Leave out each picture. Repeat everything else in the records exactly.

• **DATA RECORDS**:

────────────────────

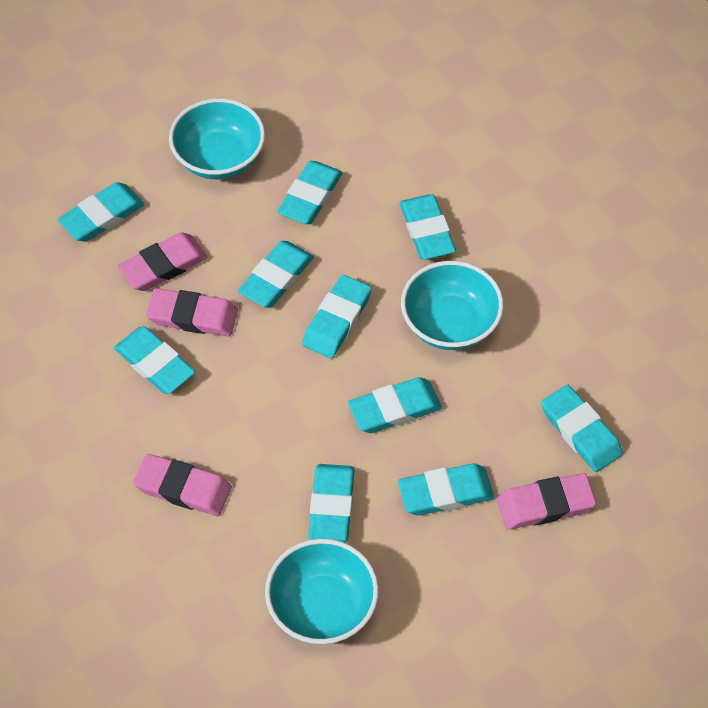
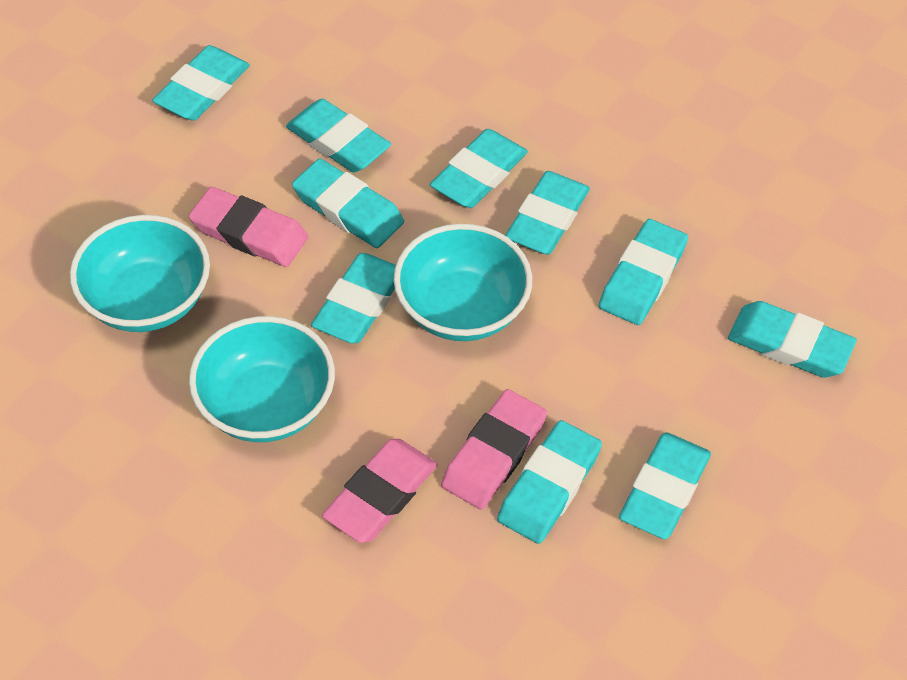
pink eraser: 4 -> 3

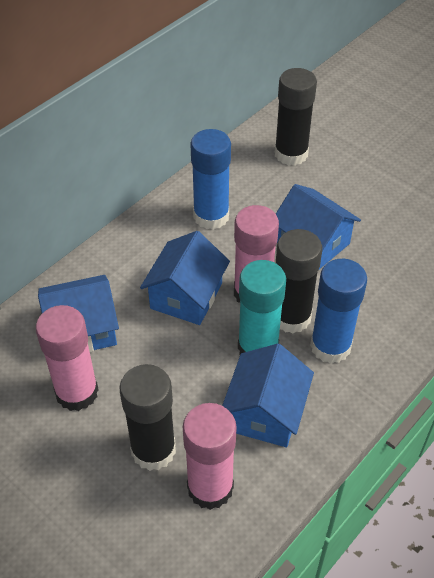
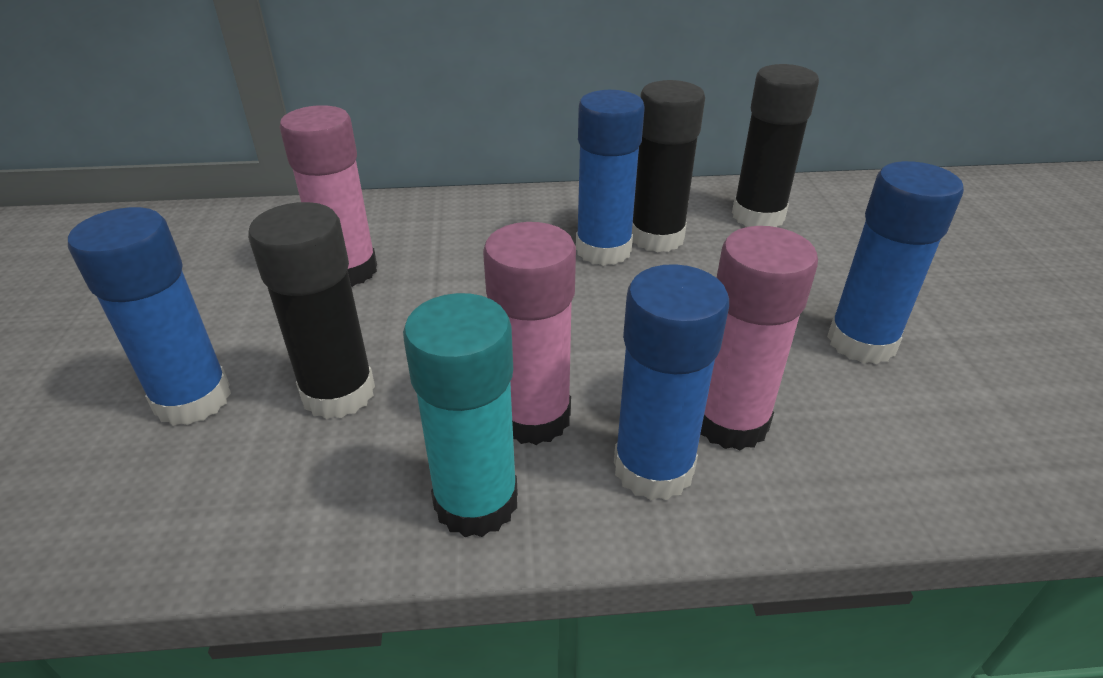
blue glue stick: 2 -> 4
blue house: 4 -> 0

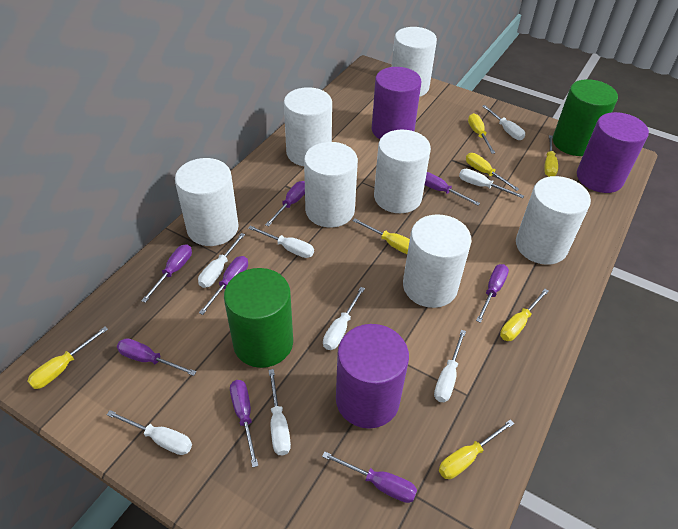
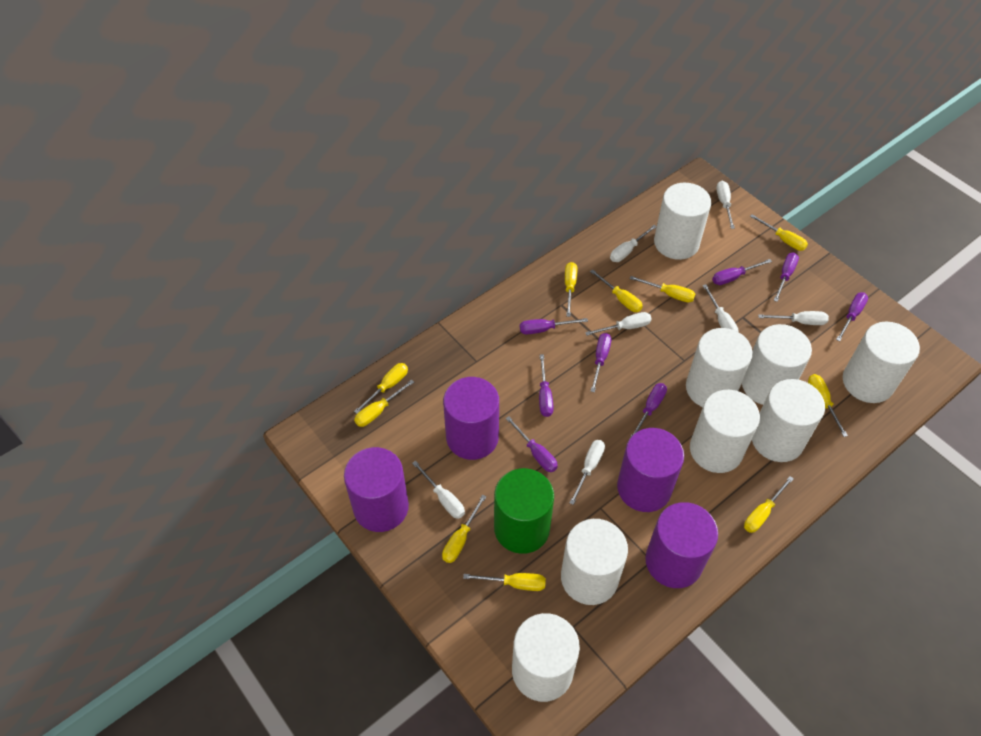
green cylinder: 2 -> 1
purple cylinder: 3 -> 4
white cylinder: 7 -> 8
white screwdriver: 8 -> 7
yellow screwdriver: 7 -> 10

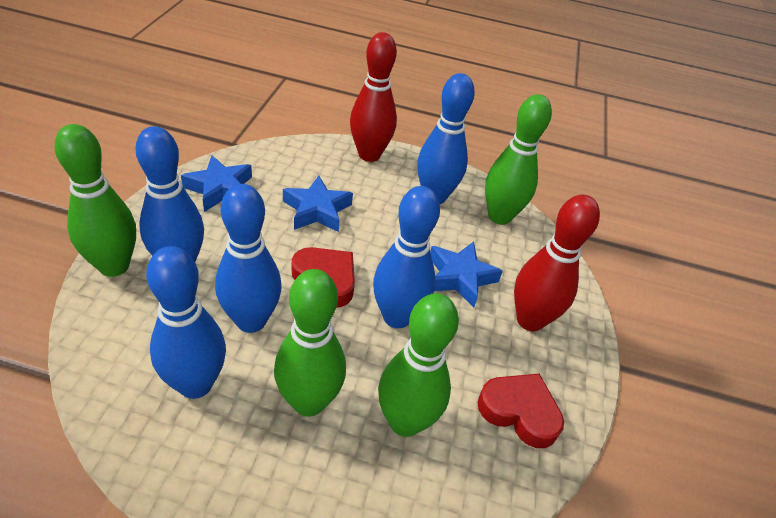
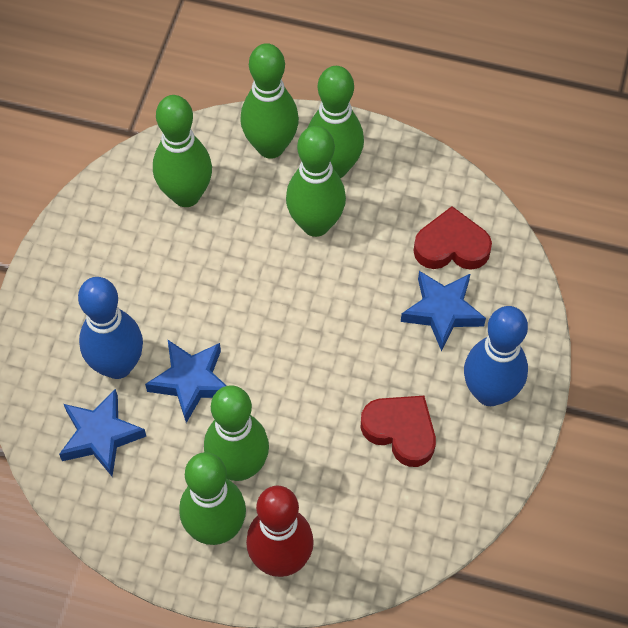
blue bowling pin: 5 -> 2
green bowling pin: 4 -> 6
red bowling pin: 2 -> 1

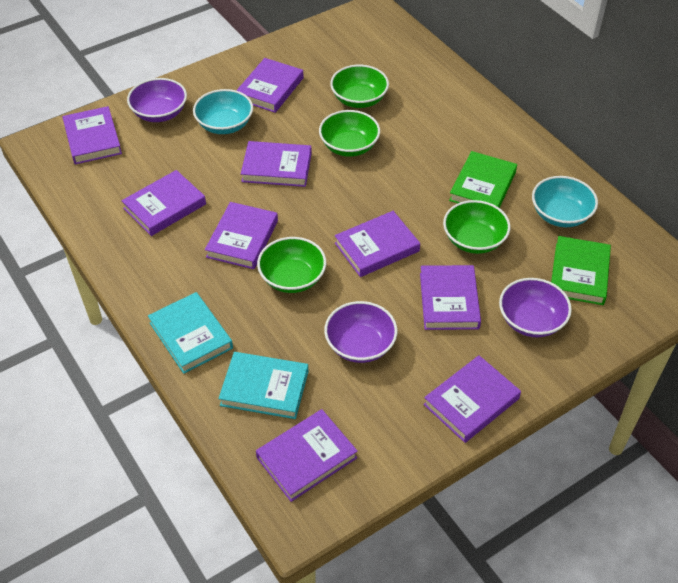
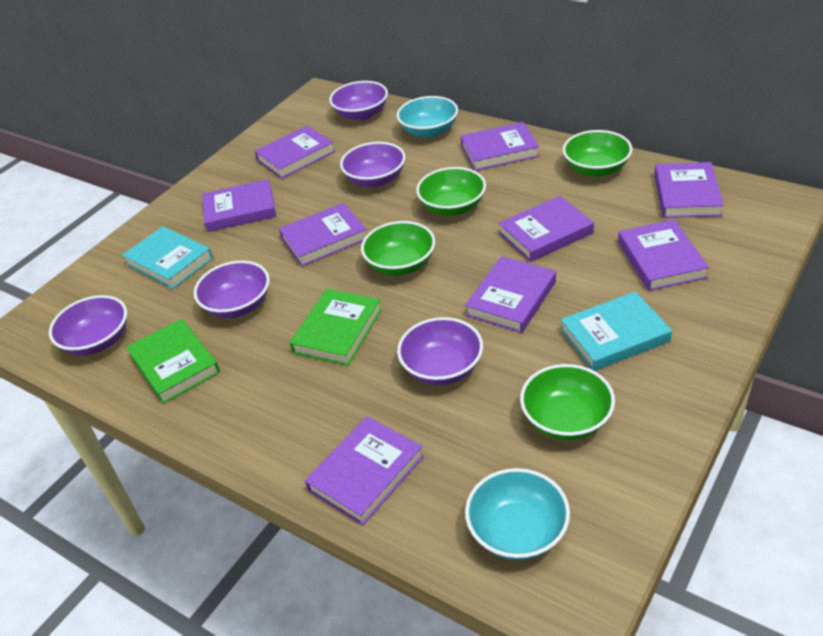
purple bowl: 3 -> 5

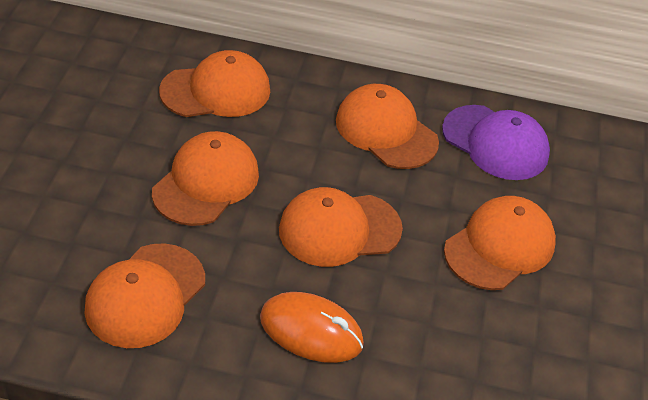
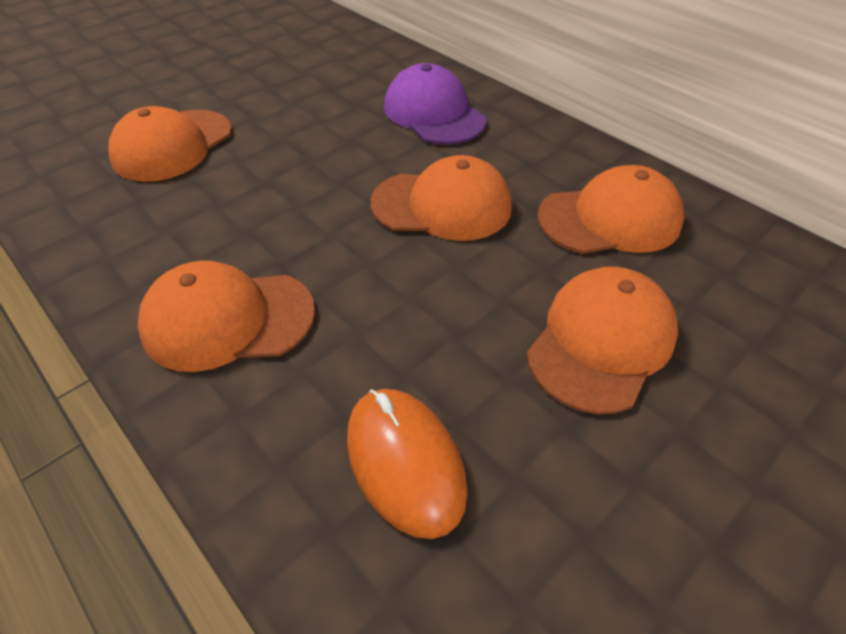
orange cap: 6 -> 5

────────────────────

• **ANSWER TO THIS EXERCISE**:
pink eraser: 4 -> 3

blue glue stick: 2 -> 4
blue house: 4 -> 0

green cylinder: 2 -> 1
purple cylinder: 3 -> 4
white cylinder: 7 -> 8
white screwdriver: 8 -> 7
yellow screwdriver: 7 -> 10

blue bowling pin: 5 -> 2
green bowling pin: 4 -> 6
red bowling pin: 2 -> 1

purple bowl: 3 -> 5

orange cap: 6 -> 5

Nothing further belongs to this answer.